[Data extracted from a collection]

____

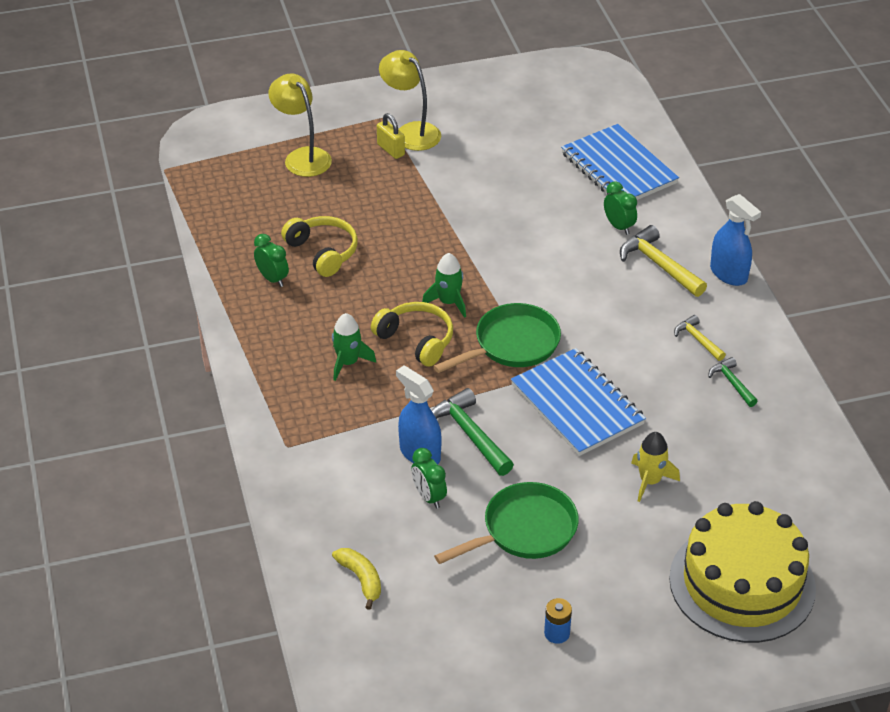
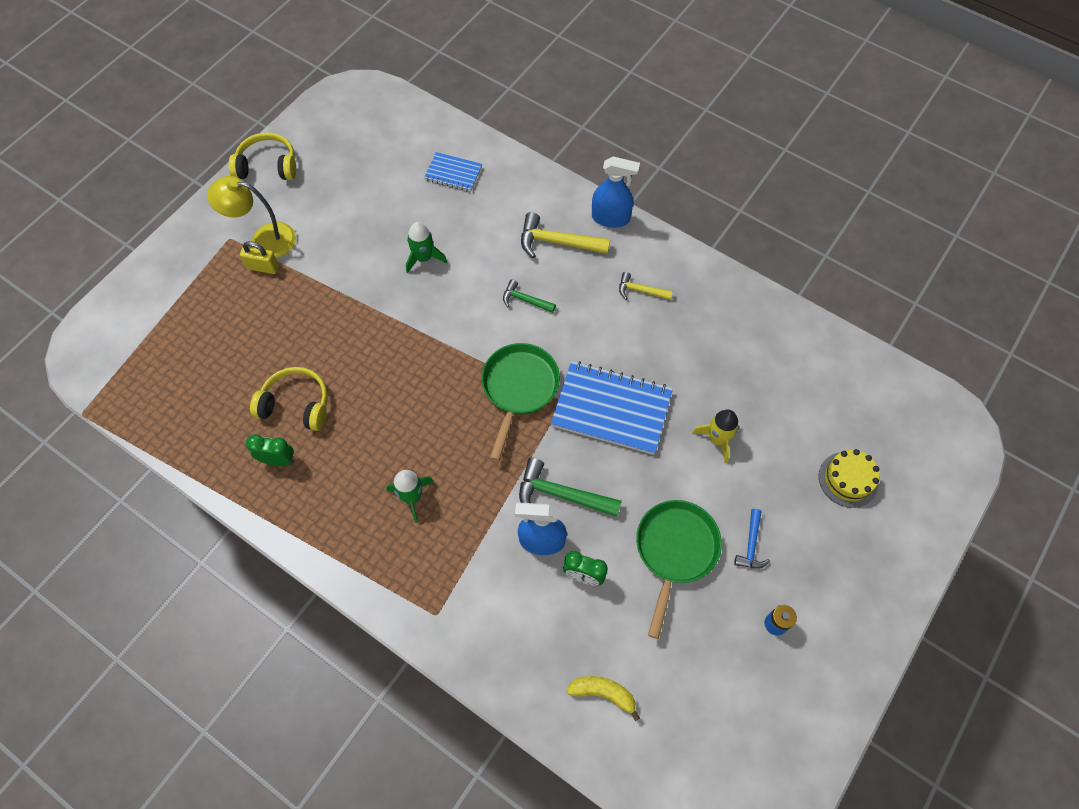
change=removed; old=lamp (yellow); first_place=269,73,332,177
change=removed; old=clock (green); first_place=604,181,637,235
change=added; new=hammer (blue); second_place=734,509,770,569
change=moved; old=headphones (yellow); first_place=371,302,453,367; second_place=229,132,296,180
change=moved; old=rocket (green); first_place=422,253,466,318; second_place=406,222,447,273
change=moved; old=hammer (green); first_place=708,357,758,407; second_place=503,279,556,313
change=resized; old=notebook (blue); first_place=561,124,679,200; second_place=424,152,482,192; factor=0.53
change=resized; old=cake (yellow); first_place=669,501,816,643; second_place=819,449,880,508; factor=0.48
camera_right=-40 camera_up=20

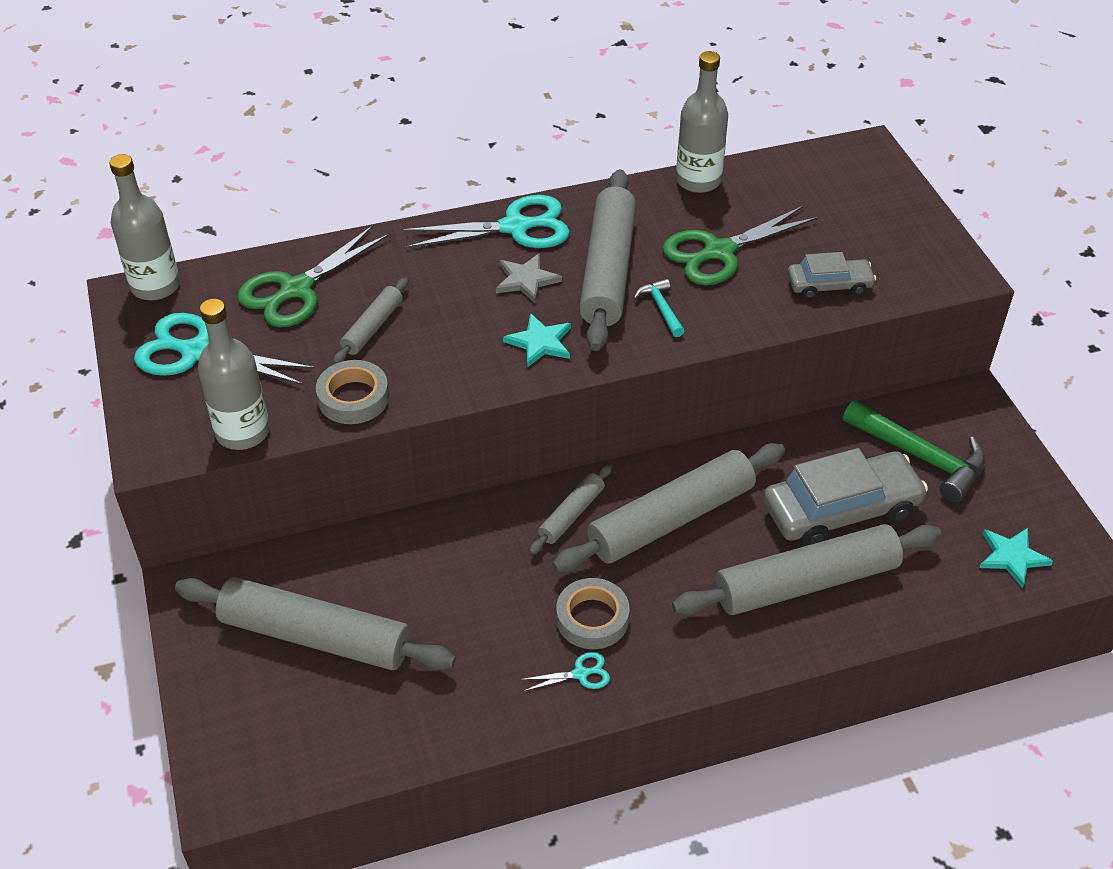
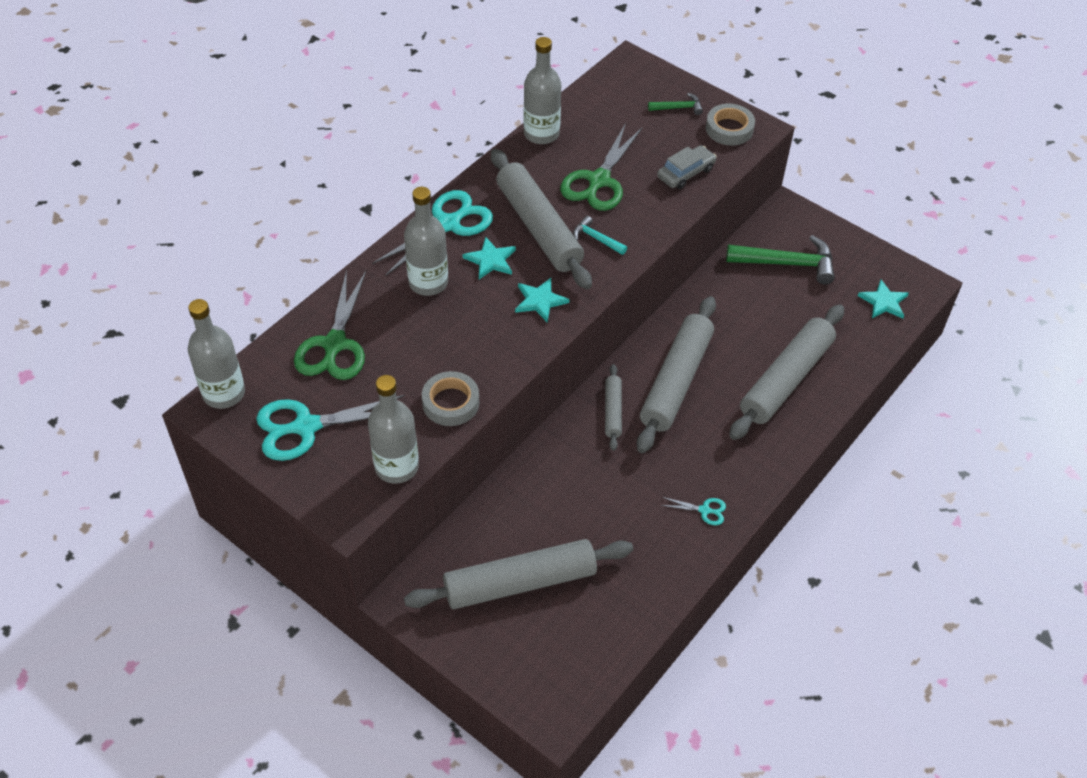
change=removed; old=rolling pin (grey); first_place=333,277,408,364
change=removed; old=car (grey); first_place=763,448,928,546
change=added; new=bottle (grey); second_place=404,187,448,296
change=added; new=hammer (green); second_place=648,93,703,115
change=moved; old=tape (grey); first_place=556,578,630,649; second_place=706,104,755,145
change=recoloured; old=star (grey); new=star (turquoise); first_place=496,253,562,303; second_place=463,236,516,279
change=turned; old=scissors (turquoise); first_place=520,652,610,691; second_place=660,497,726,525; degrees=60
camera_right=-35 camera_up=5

____

**Your objective**
Your task for the entries above: copy exactly the span starting with the line with "change=moved; old=headphones (yellow);" and going on through the line with "change=resized; old=cake (yellow);", both lines included, and nothing else.

**Your response**
change=moved; old=headphones (yellow); first_place=371,302,453,367; second_place=229,132,296,180
change=moved; old=rocket (green); first_place=422,253,466,318; second_place=406,222,447,273
change=moved; old=hammer (green); first_place=708,357,758,407; second_place=503,279,556,313
change=resized; old=notebook (blue); first_place=561,124,679,200; second_place=424,152,482,192; factor=0.53
change=resized; old=cake (yellow); first_place=669,501,816,643; second_place=819,449,880,508; factor=0.48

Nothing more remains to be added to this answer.